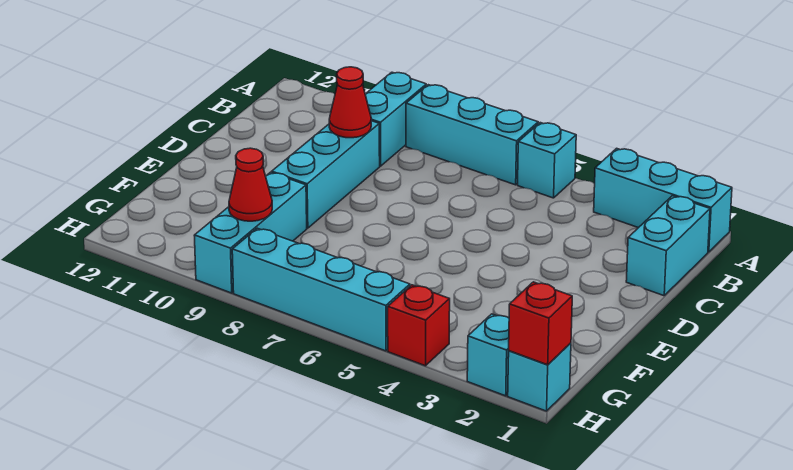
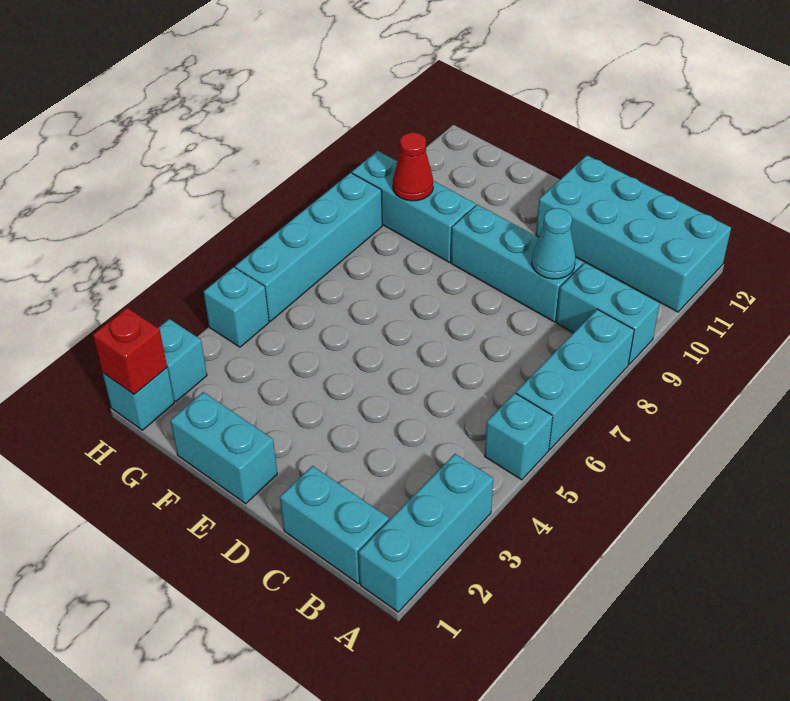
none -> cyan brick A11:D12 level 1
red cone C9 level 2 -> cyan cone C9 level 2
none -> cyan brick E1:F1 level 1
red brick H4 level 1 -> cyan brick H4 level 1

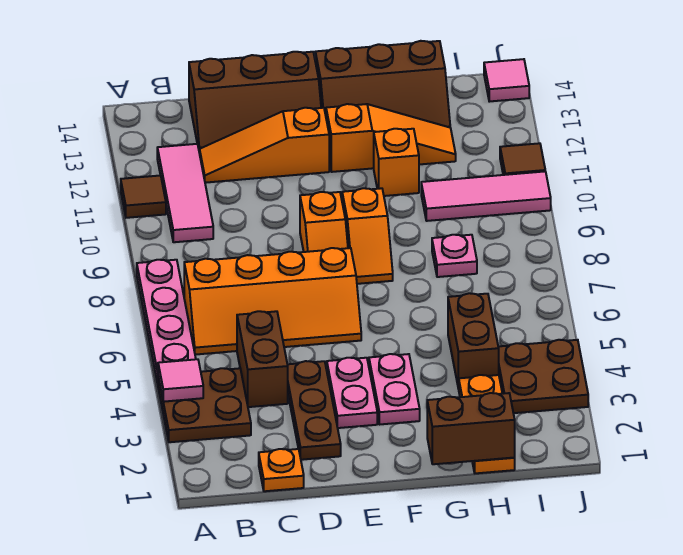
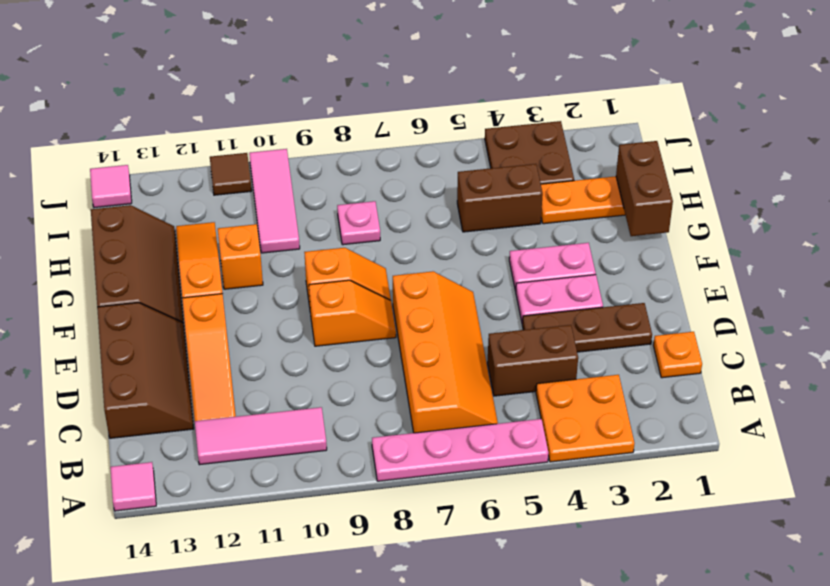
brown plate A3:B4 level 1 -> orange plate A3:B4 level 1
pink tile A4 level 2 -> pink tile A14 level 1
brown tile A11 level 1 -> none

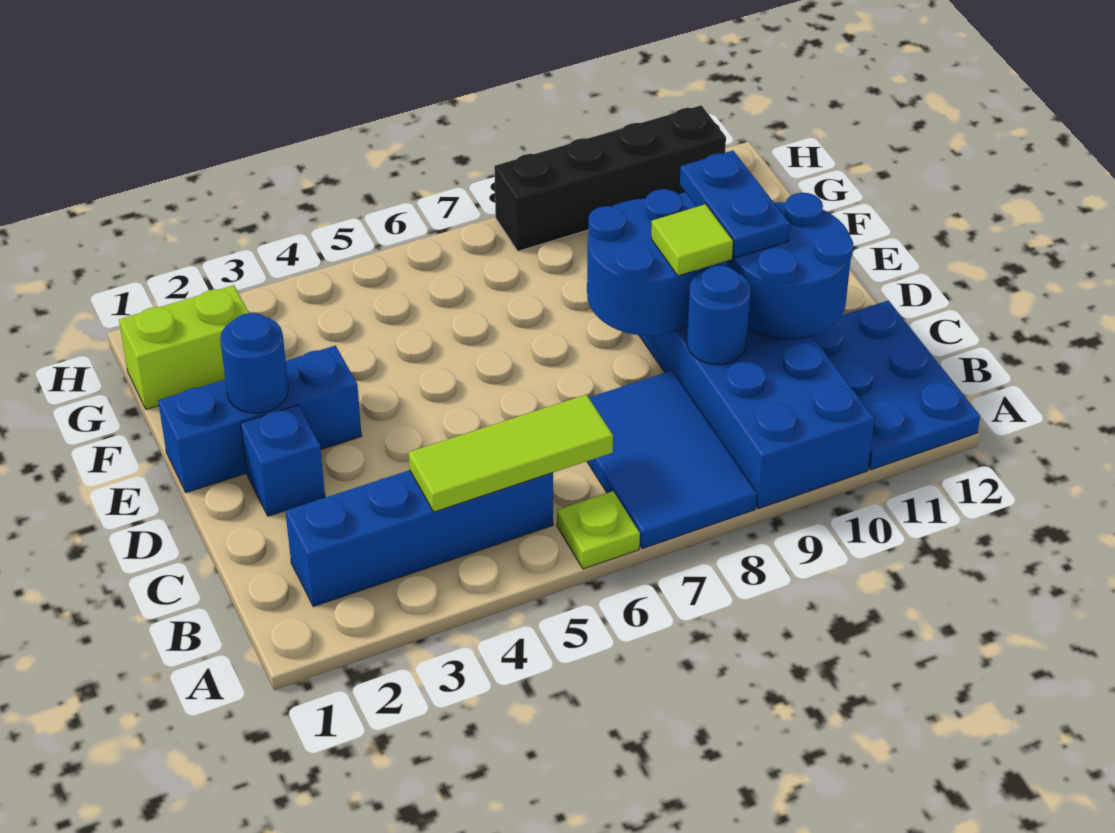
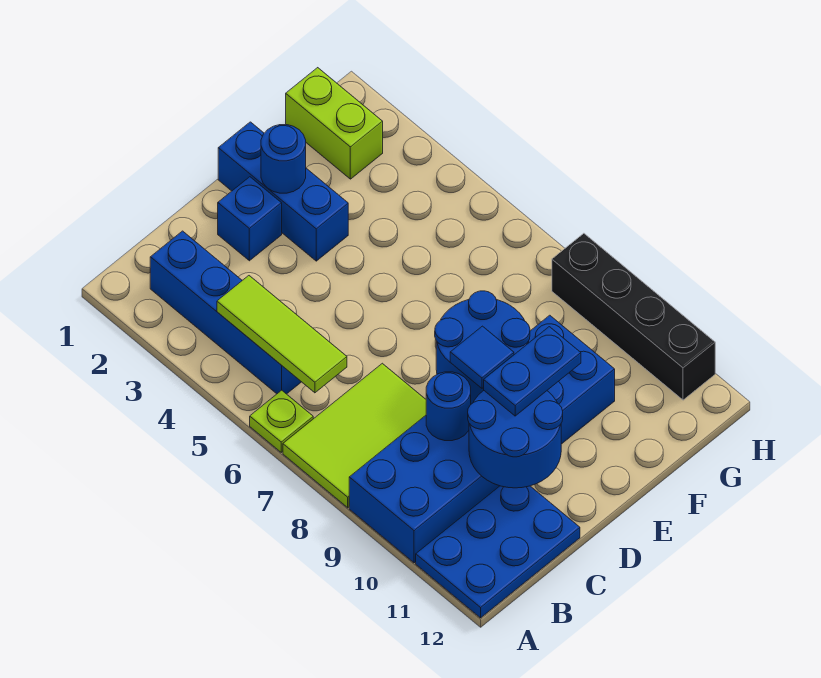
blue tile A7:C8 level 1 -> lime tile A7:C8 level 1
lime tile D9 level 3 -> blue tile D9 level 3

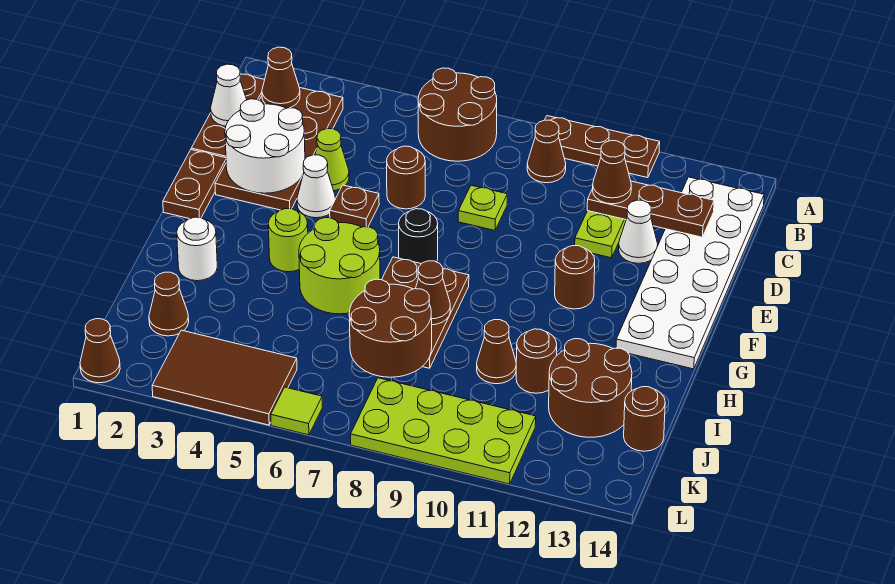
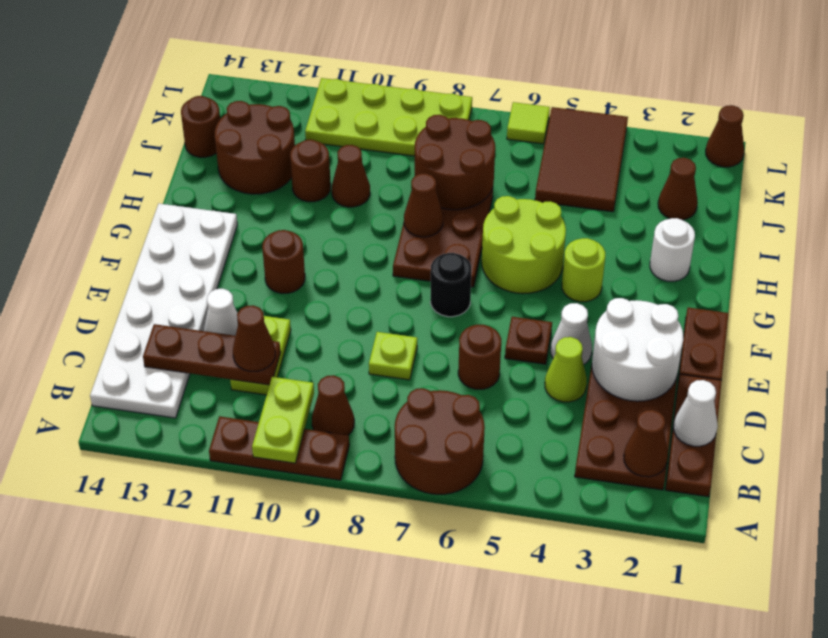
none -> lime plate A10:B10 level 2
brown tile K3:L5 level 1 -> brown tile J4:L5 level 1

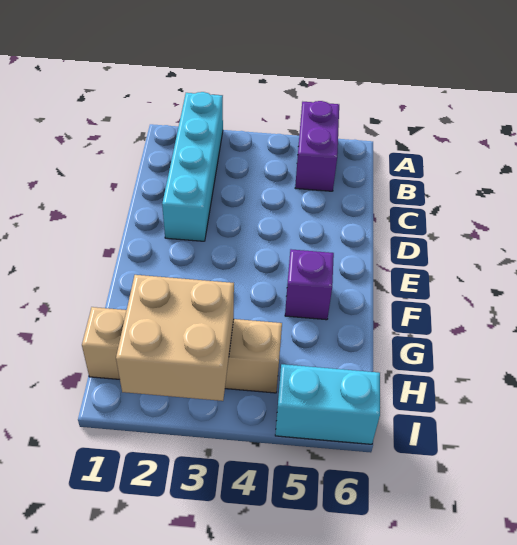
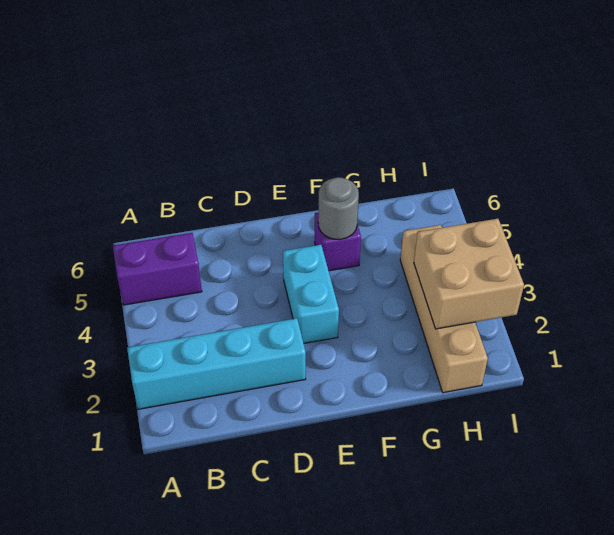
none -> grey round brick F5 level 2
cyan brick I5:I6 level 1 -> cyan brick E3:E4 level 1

========================================================================

■ **WHAT IS BEING ASKED**:
First drop every picture, then print the data above exactly as it stands.

■ **SOLVED EXERCISE**:
none -> cyan brick A11:D12 level 1
red cone C9 level 2 -> cyan cone C9 level 2
none -> cyan brick E1:F1 level 1
red brick H4 level 1 -> cyan brick H4 level 1

brown plate A3:B4 level 1 -> orange plate A3:B4 level 1
pink tile A4 level 2 -> pink tile A14 level 1
brown tile A11 level 1 -> none

blue tile A7:C8 level 1 -> lime tile A7:C8 level 1
lime tile D9 level 3 -> blue tile D9 level 3

none -> lime plate A10:B10 level 2
brown tile K3:L5 level 1 -> brown tile J4:L5 level 1

none -> grey round brick F5 level 2
cyan brick I5:I6 level 1 -> cyan brick E3:E4 level 1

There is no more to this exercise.